Please repeat every one of the entries below word for word, changing nothing.

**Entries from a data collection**
———

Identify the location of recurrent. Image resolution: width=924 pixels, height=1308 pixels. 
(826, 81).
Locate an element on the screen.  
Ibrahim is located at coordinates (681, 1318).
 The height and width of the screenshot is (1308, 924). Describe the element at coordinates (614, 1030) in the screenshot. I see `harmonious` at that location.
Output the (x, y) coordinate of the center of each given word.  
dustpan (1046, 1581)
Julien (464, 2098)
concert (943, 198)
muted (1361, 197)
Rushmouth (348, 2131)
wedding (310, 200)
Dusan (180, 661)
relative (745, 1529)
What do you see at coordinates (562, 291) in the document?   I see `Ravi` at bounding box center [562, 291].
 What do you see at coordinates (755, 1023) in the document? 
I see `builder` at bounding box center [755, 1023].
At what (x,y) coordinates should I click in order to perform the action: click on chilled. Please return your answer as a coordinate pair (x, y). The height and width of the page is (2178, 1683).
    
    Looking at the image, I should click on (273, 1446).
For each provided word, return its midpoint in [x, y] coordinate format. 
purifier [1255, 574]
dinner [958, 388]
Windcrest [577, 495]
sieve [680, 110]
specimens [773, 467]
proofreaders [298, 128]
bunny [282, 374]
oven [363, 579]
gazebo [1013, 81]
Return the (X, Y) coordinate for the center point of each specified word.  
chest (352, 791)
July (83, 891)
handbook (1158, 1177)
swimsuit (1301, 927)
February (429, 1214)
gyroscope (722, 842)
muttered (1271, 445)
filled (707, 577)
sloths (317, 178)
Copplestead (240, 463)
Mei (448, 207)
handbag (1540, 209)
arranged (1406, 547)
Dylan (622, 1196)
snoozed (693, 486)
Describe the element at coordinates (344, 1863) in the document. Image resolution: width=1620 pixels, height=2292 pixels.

———

**Final answer**
Identify the location of recurrent. Image resolution: width=924 pixels, height=1308 pixels. 
(826, 81).
Locate an element on the screen.  
Ibrahim is located at coordinates (681, 1318).
 The height and width of the screenshot is (1308, 924). Describe the element at coordinates (614, 1030) in the screenshot. I see `harmonious` at that location.
Output the (x, y) coordinate of the center of each given word.  
dustpan (1046, 1581)
Julien (464, 2098)
concert (943, 198)
muted (1361, 197)
Rushmouth (348, 2131)
wedding (310, 200)
Dusan (180, 661)
relative (745, 1529)
What do you see at coordinates (562, 291) in the document?   I see `Ravi` at bounding box center [562, 291].
 What do you see at coordinates (755, 1023) in the document? 
I see `builder` at bounding box center [755, 1023].
At what (x,y) coordinates should I click in order to perform the action: click on chilled. Please return your answer as a coordinate pair (x, y). The height and width of the page is (2178, 1683).
    
    Looking at the image, I should click on (273, 1446).
For each provided word, return its midpoint in [x, y] coordinate format. 
purifier [1255, 574]
dinner [958, 388]
Windcrest [577, 495]
sieve [680, 110]
specimens [773, 467]
proofreaders [298, 128]
bunny [282, 374]
oven [363, 579]
gazebo [1013, 81]
Return the (X, Y) coordinate for the center point of each specified word.  
chest (352, 791)
July (83, 891)
handbook (1158, 1177)
swimsuit (1301, 927)
February (429, 1214)
gyroscope (722, 842)
muttered (1271, 445)
filled (707, 577)
sloths (317, 178)
Copplestead (240, 463)
Mei (448, 207)
handbag (1540, 209)
arranged (1406, 547)
Dylan (622, 1196)
snoozed (693, 486)
Describe the element at coordinates (344, 1863) in the document. Image resolution: width=1620 pixels, height=2292 pixels.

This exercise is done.